*What to do*:
With pictures omitted, transcribe exactly the lines from the one containing "cyan brick F3" to the end of the records below.

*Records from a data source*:
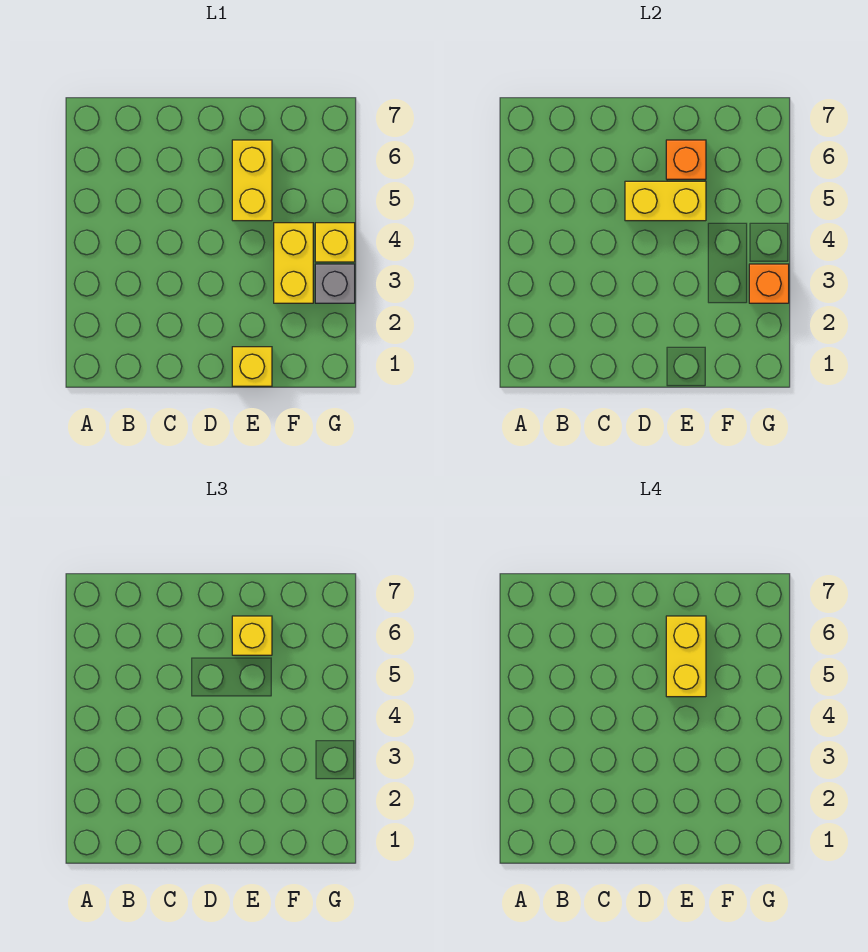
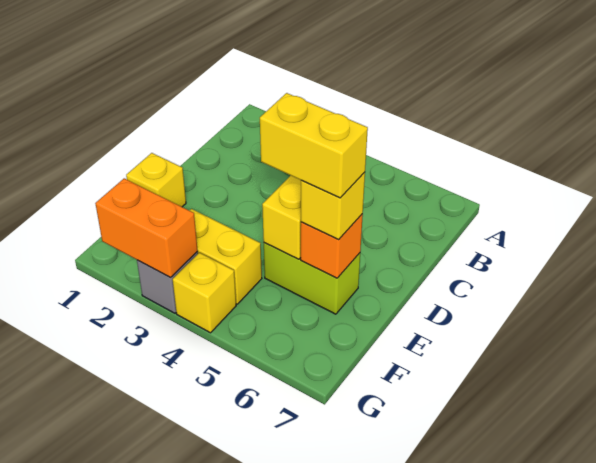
yellow brick E5:E6 level 1 -> lime brick E5:E6 level 1
orange brick G3 level 2 -> orange brick G2:G3 level 2

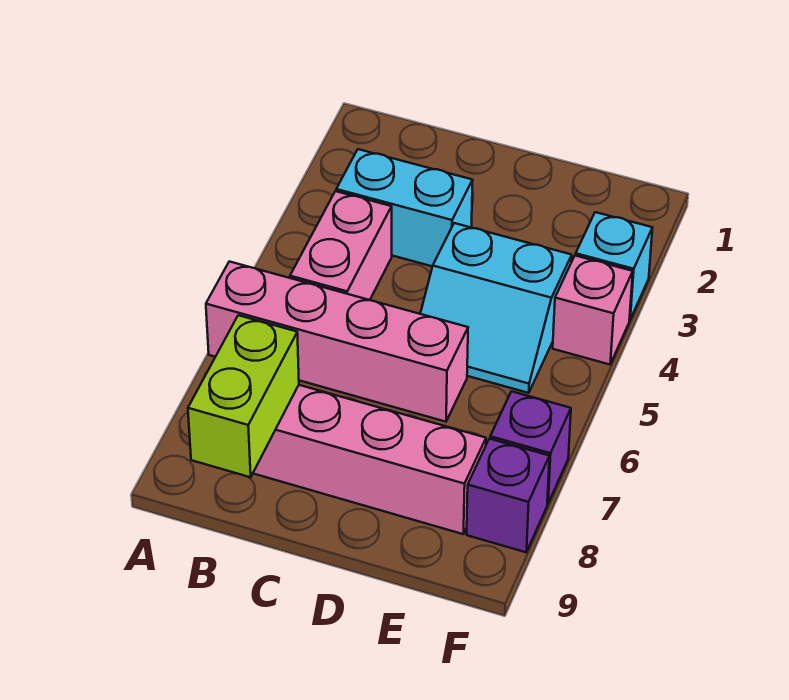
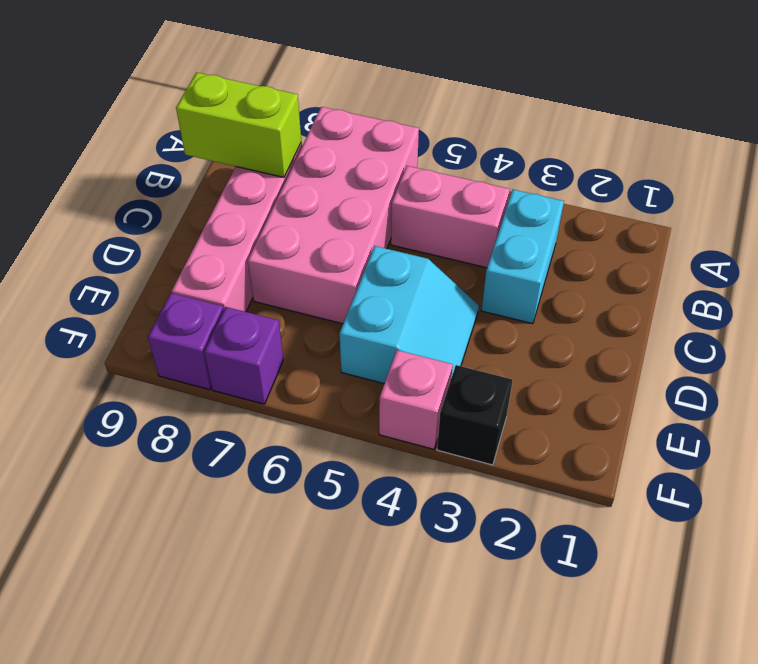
pink brick A6:D6 level 1 -> pink brick A6:D7 level 1
cyan slope D4:E5 level 1 top 4 -> cyan slope D4:E5 level 1 top 5
cyan brick F3 level 1 -> black brick F3 level 1

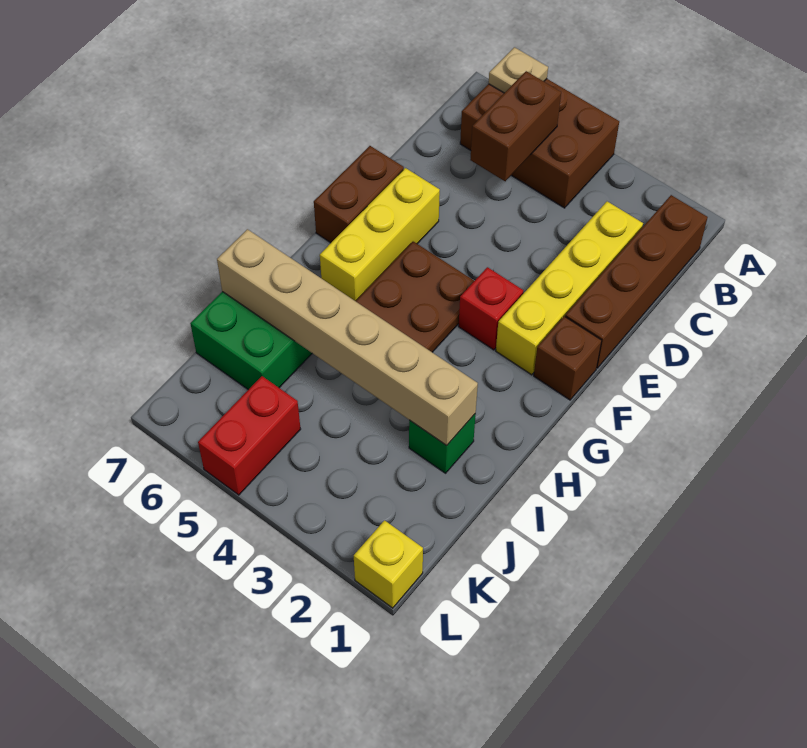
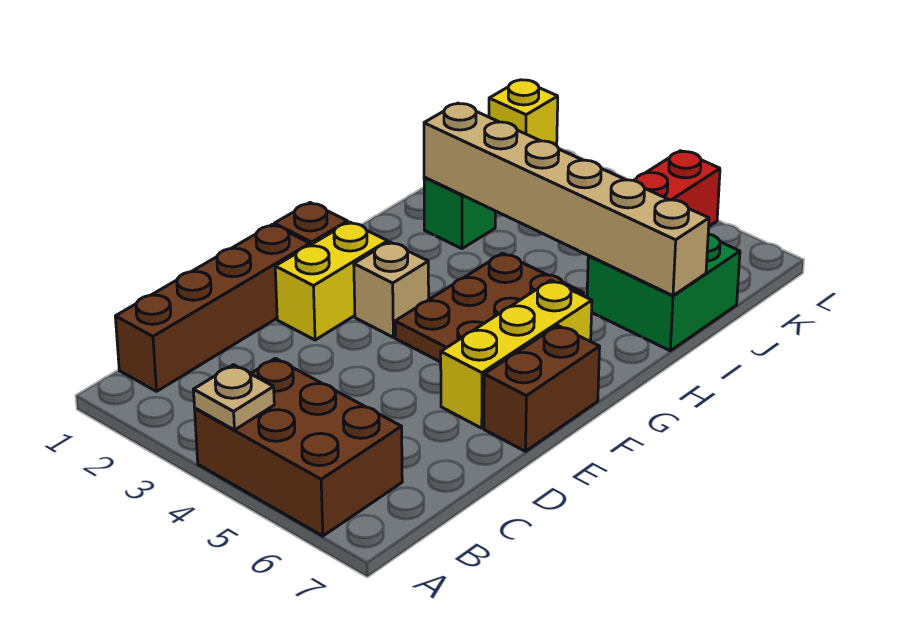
tan plate A6 level 2 -> tan plate A4 level 2
brown brick B5:C5 level 2 -> none
yellow brick C2:F2 level 1 -> yellow brick E2:F2 level 1
red brick F3 level 1 -> tan brick F3 level 1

*Response for this exercise*:
cyan brick F3 level 1 -> black brick F3 level 1

tan plate A6 level 2 -> tan plate A4 level 2
brown brick B5:C5 level 2 -> none
yellow brick C2:F2 level 1 -> yellow brick E2:F2 level 1
red brick F3 level 1 -> tan brick F3 level 1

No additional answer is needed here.